== DATA UNDER STUDY ==
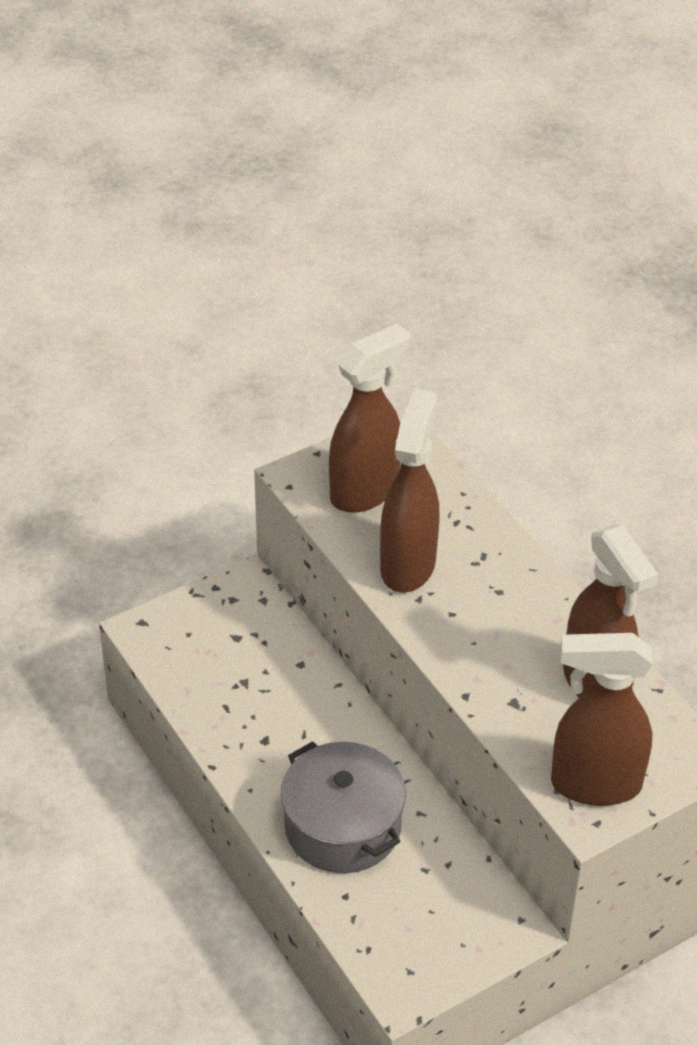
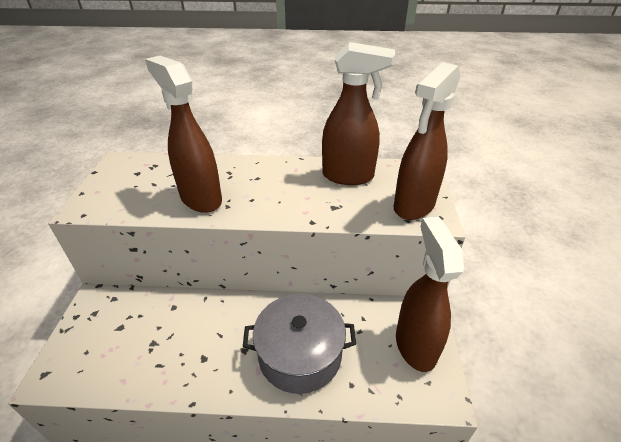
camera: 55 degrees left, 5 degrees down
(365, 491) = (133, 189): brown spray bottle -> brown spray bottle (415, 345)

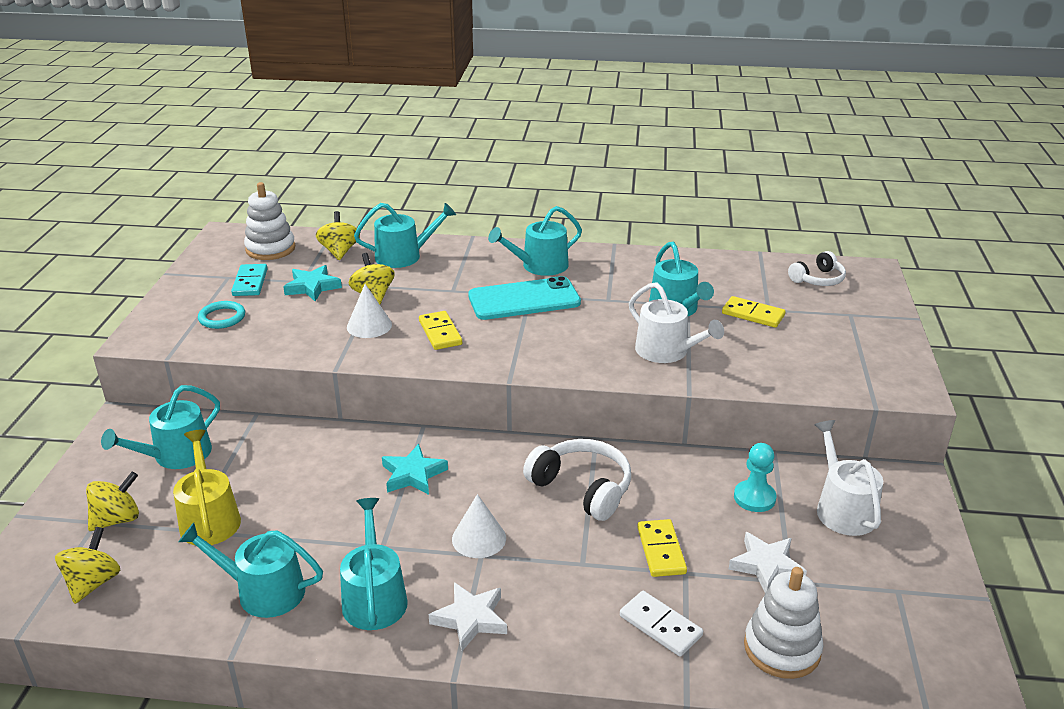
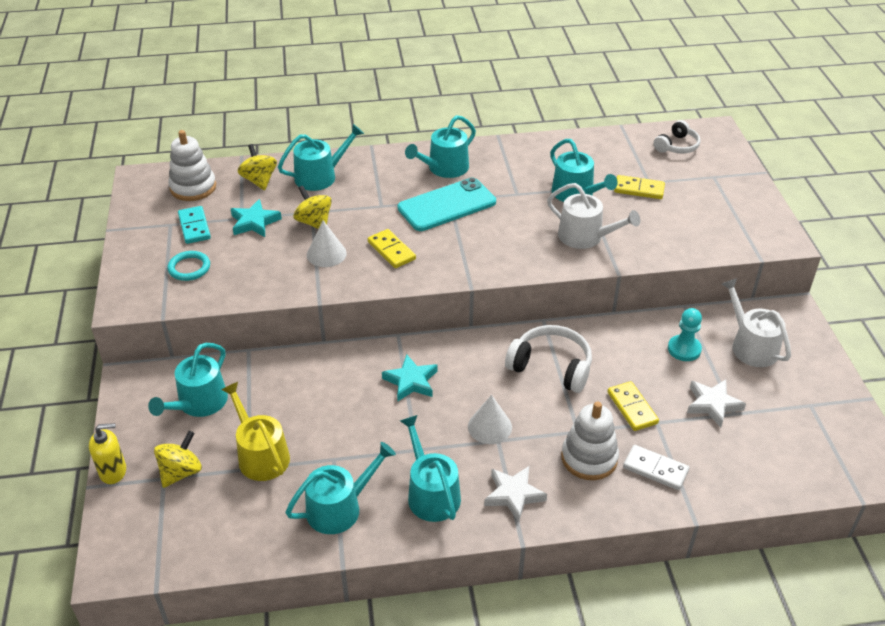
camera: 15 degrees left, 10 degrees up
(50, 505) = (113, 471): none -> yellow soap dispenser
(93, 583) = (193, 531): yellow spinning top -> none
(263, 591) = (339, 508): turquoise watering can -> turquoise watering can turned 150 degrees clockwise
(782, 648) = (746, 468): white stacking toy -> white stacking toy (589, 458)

== WHAT YOU WILL DO ==
Hand back exactly the lines from the one with "(365, 491) = (133, 189): brown" through the last line of the data above, both ends included, with every picture left out.

== EXERCISE OUTPUT ==
(365, 491) = (133, 189): brown spray bottle -> brown spray bottle (415, 345)

camera: 15 degrees left, 10 degrees up
(50, 505) = (113, 471): none -> yellow soap dispenser
(93, 583) = (193, 531): yellow spinning top -> none
(263, 591) = (339, 508): turquoise watering can -> turquoise watering can turned 150 degrees clockwise
(782, 648) = (746, 468): white stacking toy -> white stacking toy (589, 458)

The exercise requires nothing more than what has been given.